[Dataset items]
-----

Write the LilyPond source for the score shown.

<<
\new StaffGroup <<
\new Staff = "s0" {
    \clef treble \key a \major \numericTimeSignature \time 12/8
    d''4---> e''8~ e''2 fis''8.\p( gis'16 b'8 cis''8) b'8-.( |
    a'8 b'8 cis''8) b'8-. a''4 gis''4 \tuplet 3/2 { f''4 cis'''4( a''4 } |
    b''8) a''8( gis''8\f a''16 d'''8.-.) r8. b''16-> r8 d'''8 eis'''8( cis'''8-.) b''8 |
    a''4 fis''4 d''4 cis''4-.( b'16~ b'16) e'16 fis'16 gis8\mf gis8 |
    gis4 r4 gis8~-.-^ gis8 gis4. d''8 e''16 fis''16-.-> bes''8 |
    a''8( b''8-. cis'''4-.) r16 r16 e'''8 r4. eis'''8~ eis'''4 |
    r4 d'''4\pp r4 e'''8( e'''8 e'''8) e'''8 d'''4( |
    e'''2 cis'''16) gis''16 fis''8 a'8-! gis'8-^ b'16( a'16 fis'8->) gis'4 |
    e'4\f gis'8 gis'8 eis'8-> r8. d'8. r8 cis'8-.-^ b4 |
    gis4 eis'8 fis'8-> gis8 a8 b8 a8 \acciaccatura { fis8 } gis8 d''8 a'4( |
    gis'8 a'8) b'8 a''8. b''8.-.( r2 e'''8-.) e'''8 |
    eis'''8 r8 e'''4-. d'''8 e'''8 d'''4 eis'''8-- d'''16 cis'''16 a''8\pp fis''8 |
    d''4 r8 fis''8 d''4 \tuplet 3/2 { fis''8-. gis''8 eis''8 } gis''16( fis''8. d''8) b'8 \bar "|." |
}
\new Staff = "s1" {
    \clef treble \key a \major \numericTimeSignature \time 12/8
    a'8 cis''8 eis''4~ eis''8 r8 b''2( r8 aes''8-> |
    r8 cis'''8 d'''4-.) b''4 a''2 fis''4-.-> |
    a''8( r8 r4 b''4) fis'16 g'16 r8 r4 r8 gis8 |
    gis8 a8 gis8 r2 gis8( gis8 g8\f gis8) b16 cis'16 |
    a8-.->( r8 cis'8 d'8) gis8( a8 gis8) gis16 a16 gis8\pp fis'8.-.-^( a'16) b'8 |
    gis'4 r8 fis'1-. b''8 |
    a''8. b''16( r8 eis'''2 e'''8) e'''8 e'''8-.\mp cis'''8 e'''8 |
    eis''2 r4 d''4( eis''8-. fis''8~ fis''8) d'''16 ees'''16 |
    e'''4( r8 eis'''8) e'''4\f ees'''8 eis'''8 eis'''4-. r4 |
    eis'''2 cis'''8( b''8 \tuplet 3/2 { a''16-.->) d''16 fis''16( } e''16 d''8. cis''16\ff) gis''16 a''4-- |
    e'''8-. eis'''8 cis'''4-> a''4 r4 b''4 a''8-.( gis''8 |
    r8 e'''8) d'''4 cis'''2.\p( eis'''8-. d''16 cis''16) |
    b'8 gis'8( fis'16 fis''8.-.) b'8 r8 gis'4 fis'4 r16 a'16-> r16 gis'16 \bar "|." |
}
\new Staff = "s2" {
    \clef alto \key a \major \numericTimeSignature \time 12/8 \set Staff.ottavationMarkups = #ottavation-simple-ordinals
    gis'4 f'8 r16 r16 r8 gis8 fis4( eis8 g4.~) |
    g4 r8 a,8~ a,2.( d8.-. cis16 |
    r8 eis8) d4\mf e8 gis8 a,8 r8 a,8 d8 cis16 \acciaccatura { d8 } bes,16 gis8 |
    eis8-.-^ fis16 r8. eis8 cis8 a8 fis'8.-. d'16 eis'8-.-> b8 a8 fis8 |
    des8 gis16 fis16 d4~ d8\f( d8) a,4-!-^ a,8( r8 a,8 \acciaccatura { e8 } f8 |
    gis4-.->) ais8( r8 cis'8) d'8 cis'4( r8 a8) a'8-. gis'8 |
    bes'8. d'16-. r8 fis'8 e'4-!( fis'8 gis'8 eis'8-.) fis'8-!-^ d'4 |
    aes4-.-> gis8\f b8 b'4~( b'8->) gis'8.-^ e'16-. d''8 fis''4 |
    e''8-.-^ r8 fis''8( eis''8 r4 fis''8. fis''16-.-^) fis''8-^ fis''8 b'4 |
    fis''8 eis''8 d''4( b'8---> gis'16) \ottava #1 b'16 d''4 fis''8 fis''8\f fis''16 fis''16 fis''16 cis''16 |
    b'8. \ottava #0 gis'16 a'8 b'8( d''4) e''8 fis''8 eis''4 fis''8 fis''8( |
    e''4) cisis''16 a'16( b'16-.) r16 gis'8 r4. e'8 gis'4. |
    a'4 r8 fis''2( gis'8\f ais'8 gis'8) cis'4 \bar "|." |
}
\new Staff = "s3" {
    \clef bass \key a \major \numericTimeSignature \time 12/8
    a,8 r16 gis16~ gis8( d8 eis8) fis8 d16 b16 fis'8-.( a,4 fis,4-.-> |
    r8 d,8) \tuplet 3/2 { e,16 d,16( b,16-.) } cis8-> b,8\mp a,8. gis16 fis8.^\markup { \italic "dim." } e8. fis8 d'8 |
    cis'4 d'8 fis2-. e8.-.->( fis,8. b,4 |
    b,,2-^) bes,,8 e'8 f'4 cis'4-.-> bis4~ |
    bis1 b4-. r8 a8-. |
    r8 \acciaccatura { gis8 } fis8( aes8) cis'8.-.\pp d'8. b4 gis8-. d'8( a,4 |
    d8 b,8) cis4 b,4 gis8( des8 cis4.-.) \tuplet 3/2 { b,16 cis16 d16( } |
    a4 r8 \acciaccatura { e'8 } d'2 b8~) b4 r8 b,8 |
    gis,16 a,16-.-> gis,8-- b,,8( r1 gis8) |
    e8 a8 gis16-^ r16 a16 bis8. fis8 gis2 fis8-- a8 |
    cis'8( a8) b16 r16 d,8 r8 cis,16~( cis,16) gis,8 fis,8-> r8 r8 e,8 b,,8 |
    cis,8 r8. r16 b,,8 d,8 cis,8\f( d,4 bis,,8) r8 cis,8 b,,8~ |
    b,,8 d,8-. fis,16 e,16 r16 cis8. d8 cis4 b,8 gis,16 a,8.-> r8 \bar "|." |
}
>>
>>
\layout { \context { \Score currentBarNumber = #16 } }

-----

INSTRUCTION:
Report each line of the material above that contains the string "numericTimeSignature", copying every such line in full. Matching is case-sensitive.

ANSWER:
    \clef treble \key a \major \numericTimeSignature \time 12/8
    \clef treble \key a \major \numericTimeSignature \time 12/8
    \clef alto \key a \major \numericTimeSignature \time 12/8 \set Staff.ottavationMarkups = #ottavation-simple-ordinals
    \clef bass \key a \major \numericTimeSignature \time 12/8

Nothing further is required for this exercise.